(Provided data Opens)

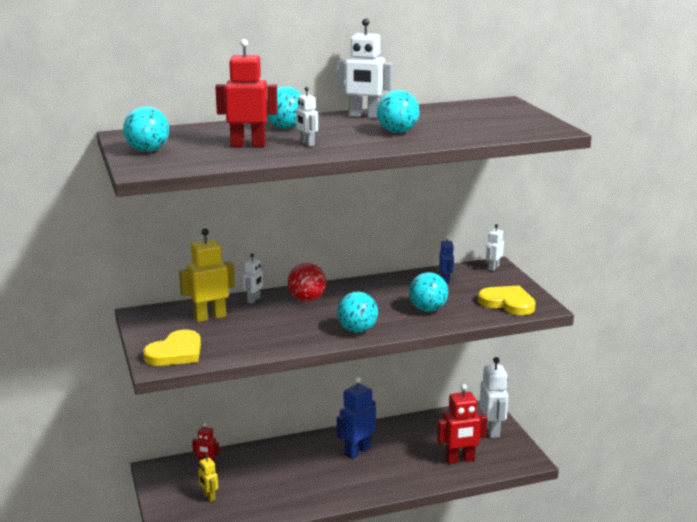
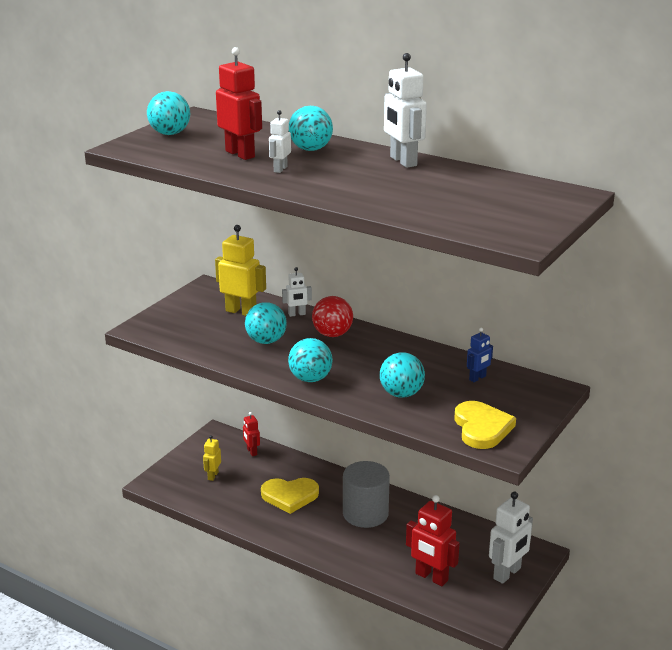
camera: 50 degrees right, 5 degrees up
(176, 352) = (167, 326): yellow heart -> yellow heart (290, 496)
(357, 451) = (365, 514): blue robot -> grey cylinder
(397, 132) = (377, 186): turquoise ball -> turquoise ball (266, 341)
(493, 268) = (549, 390): white robot -> none

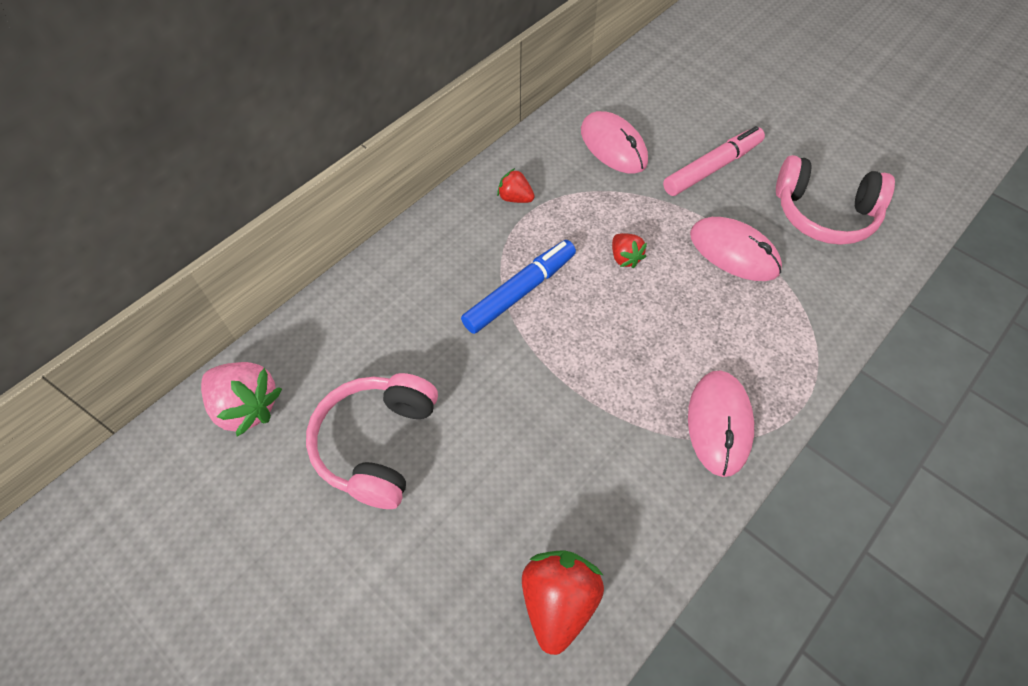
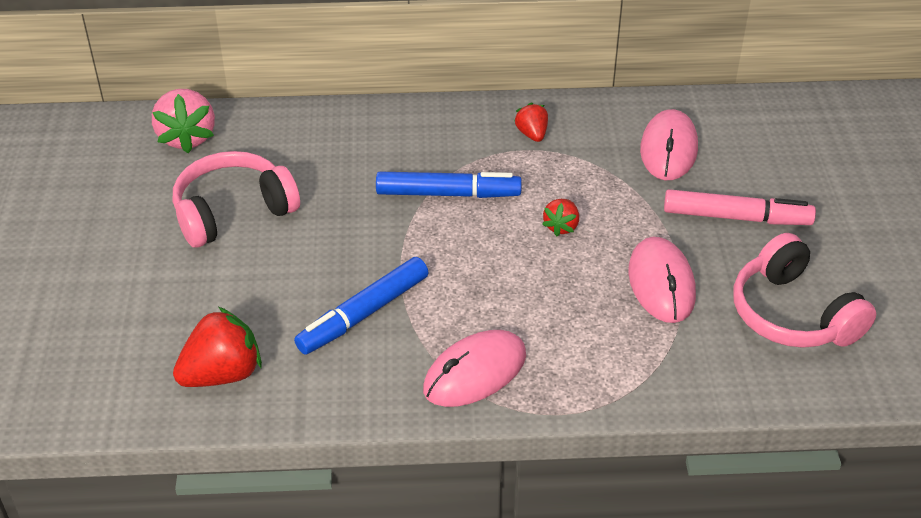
camera: 45 degrees right, 15 degrees down
(590, 446) = (363, 314): none -> blue marker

(Provided data Closes)

* **What the exercise asks**: The data above must be reproduced exactly, without any of its pictures.

* **Response below**:
camera: 50 degrees right, 5 degrees up
(176, 352) = (167, 326): yellow heart -> yellow heart (290, 496)
(357, 451) = (365, 514): blue robot -> grey cylinder
(397, 132) = (377, 186): turquoise ball -> turquoise ball (266, 341)
(493, 268) = (549, 390): white robot -> none

camera: 45 degrees right, 15 degrees down
(590, 446) = (363, 314): none -> blue marker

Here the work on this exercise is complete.